BRIEF: Find the word "tree" in the records and copy every line where it occurs.

DATASET:
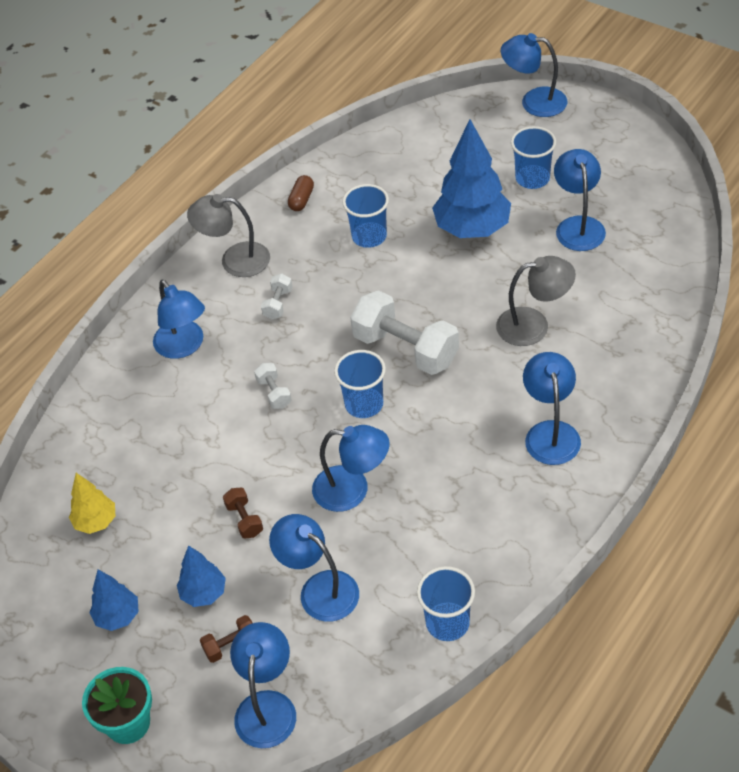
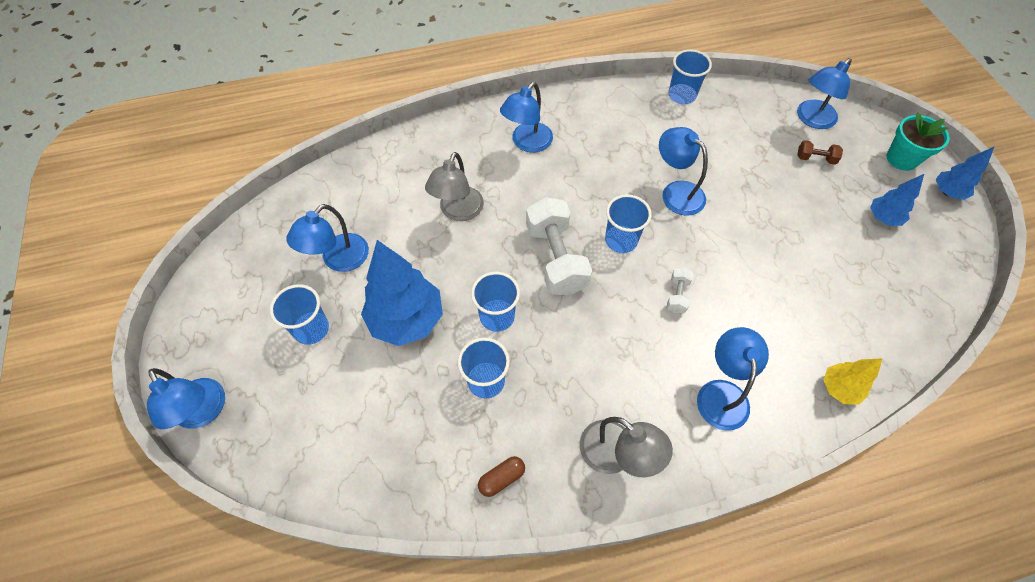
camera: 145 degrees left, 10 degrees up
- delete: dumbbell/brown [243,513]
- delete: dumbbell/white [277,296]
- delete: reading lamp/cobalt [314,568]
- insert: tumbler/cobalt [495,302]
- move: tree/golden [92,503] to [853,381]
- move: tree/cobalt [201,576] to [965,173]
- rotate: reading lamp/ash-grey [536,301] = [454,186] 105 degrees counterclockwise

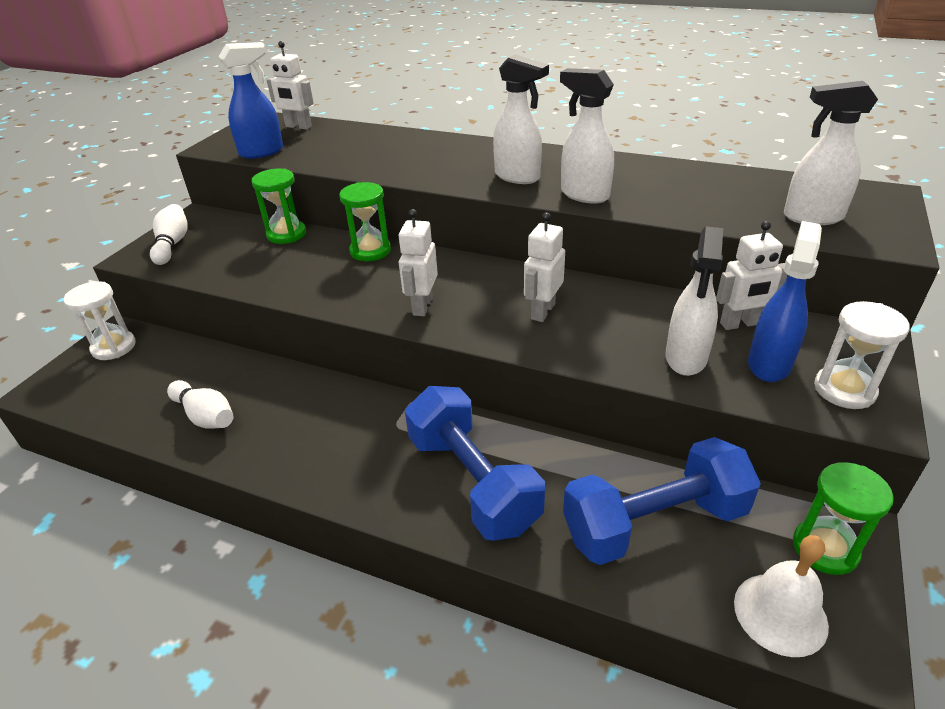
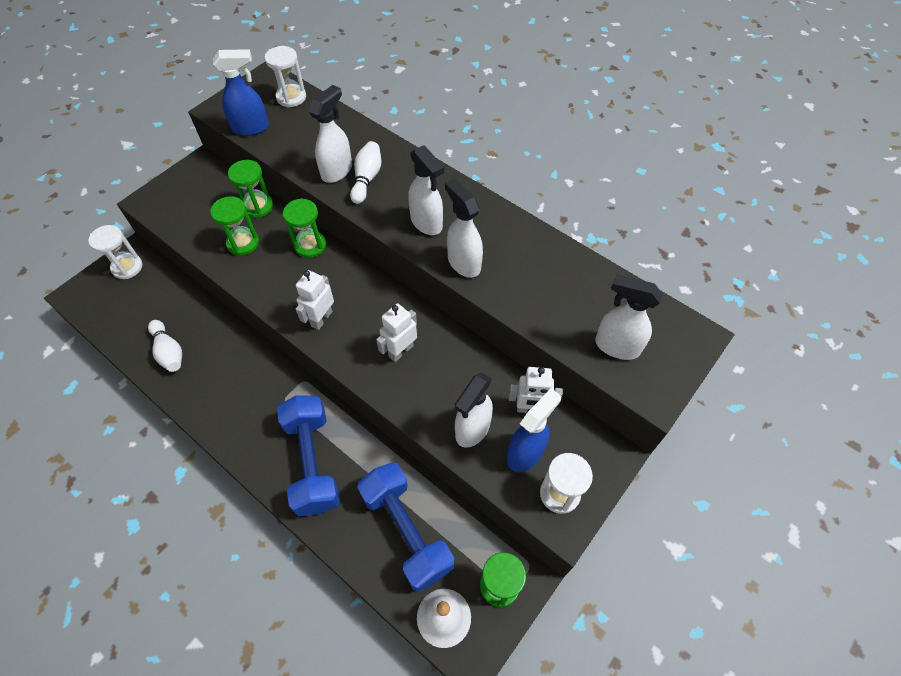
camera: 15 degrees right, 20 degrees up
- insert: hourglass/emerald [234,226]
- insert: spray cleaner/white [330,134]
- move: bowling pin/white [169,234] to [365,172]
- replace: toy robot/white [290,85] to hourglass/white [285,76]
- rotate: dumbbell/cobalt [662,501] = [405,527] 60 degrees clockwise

---

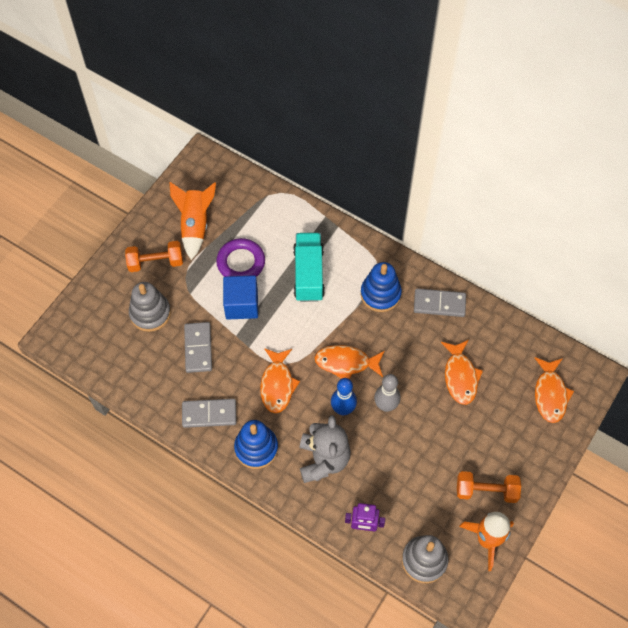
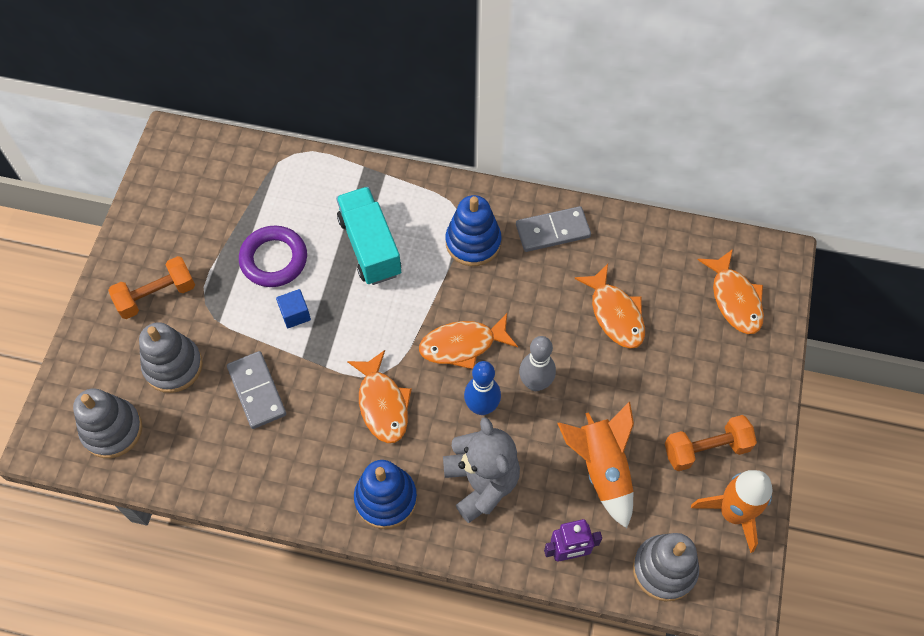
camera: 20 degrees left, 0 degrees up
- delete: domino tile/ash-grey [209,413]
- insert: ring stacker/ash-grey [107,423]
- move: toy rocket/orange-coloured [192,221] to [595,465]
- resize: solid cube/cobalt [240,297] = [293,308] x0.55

REPLY TO THE TASK:
- move: tree/golden [92,503] to [853,381]
- move: tree/cobalt [201,576] to [965,173]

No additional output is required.